=== What you need to do ===
Would you please set down the entries below exactly as shown?

=== Records contained in a dataset ===
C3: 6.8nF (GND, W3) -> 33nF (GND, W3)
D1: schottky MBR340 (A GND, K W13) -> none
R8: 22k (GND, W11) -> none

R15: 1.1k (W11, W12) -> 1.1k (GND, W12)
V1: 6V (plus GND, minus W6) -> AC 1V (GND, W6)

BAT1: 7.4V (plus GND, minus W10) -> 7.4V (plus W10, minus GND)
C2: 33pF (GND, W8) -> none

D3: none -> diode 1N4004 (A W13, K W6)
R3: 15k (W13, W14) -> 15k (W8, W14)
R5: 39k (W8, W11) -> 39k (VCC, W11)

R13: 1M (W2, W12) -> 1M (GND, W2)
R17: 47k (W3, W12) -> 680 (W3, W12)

=== Result of this exercise ===
C3: 6.8nF (GND, W3) -> 33nF (GND, W3)
D1: schottky MBR340 (A GND, K W13) -> none
R8: 22k (GND, W11) -> none

R15: 1.1k (W11, W12) -> 1.1k (GND, W12)
V1: 6V (plus GND, minus W6) -> AC 1V (GND, W6)

BAT1: 7.4V (plus GND, minus W10) -> 7.4V (plus W10, minus GND)
C2: 33pF (GND, W8) -> none

D3: none -> diode 1N4004 (A W13, K W6)
R3: 15k (W13, W14) -> 15k (W8, W14)
R5: 39k (W8, W11) -> 39k (VCC, W11)

R13: 1M (W2, W12) -> 1M (GND, W2)
R17: 47k (W3, W12) -> 680 (W3, W12)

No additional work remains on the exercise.